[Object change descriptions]

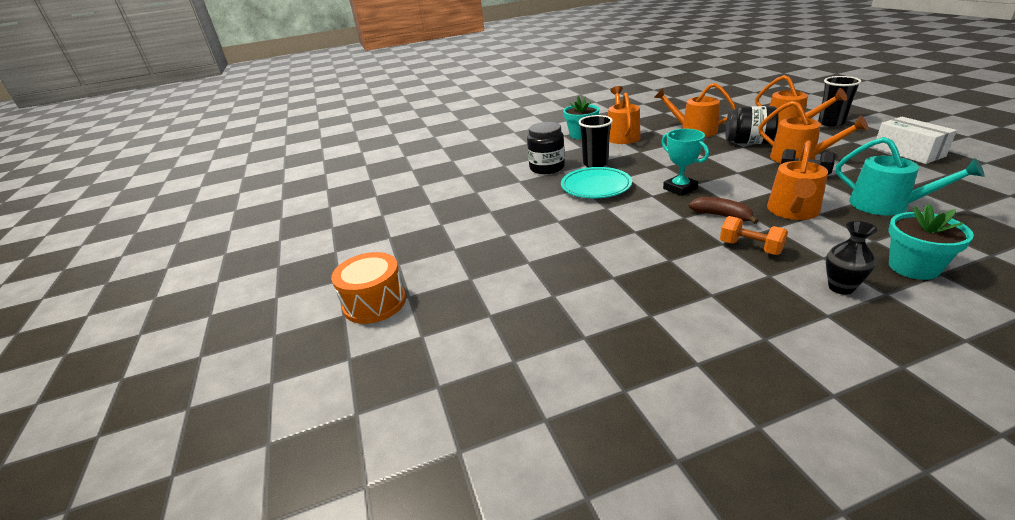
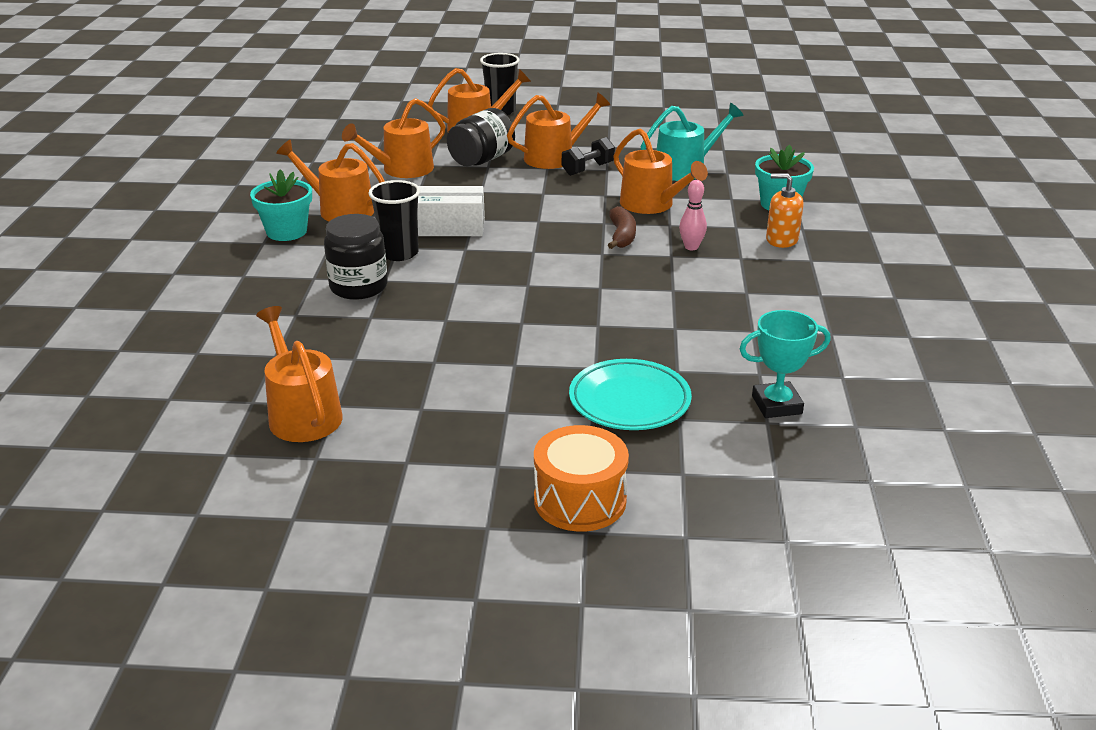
camera: 70 degrees left, 0 degrees up
(417, 198) = (302, 414): none -> orange watering can
(596, 187) = (466, 274): turquoise plate -> turquoise plate (629, 401)
(680, 188) = (538, 232): turquoise trophy -> turquoise trophy (776, 405)
(721, 216) = (622, 236): brown banana -> brown banana turned 120 degrees clockwise
(750, 247) = (691, 247): orange dumbbell -> pink bowling pin
(841, 287) = (781, 239): black vase -> orange soap dispenser
(908, 152) = (608, 118): white box -> white box (449, 227)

> _REQUIRED ACTION_
Every record must be set down again exactly; pictures do not belong in the copy.

> _SOLUTION_
camera: 70 degrees left, 0 degrees up
(417, 198) = (302, 414): none -> orange watering can
(596, 187) = (466, 274): turquoise plate -> turquoise plate (629, 401)
(680, 188) = (538, 232): turquoise trophy -> turquoise trophy (776, 405)
(721, 216) = (622, 236): brown banana -> brown banana turned 120 degrees clockwise
(750, 247) = (691, 247): orange dumbbell -> pink bowling pin
(841, 287) = (781, 239): black vase -> orange soap dispenser
(908, 152) = (608, 118): white box -> white box (449, 227)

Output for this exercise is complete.